**Task objective**
Lines where the string "cone" appears are to be copied from the entries below.

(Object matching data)
★ ★ ★
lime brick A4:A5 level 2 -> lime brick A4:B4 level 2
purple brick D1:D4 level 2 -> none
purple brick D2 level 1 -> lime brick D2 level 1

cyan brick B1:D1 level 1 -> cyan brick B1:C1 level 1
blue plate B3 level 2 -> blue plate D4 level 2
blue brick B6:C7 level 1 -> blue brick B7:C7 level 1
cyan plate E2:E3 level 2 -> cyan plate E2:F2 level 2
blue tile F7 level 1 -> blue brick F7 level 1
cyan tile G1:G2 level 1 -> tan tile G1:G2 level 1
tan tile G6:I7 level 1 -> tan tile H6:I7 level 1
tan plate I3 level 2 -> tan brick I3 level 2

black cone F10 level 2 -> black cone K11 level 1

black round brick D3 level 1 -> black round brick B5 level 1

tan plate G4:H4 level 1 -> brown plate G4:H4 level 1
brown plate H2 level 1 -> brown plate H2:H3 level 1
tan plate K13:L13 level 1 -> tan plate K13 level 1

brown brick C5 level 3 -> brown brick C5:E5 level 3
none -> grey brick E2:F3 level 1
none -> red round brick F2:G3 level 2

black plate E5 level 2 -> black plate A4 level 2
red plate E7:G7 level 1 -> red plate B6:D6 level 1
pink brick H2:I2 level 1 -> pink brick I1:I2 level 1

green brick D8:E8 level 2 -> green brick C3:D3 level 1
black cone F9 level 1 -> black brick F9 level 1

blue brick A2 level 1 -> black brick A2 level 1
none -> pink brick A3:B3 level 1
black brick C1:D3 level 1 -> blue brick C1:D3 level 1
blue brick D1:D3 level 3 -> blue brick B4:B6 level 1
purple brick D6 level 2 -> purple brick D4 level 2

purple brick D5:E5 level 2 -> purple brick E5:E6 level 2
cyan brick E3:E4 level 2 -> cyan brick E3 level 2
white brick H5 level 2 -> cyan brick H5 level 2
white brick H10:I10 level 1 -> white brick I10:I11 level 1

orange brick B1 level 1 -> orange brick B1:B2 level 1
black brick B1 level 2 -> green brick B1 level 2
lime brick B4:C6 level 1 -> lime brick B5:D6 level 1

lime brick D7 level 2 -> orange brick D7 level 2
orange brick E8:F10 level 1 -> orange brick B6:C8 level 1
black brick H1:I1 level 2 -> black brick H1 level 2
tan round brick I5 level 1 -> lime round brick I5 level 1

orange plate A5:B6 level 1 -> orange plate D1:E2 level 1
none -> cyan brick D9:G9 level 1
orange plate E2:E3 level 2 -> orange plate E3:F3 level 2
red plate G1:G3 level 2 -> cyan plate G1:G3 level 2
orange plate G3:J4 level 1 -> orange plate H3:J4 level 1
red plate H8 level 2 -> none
★ ★ ★
**Task answer**
black cone F10 level 2 -> black cone K11 level 1
black cone F9 level 1 -> black brick F9 level 1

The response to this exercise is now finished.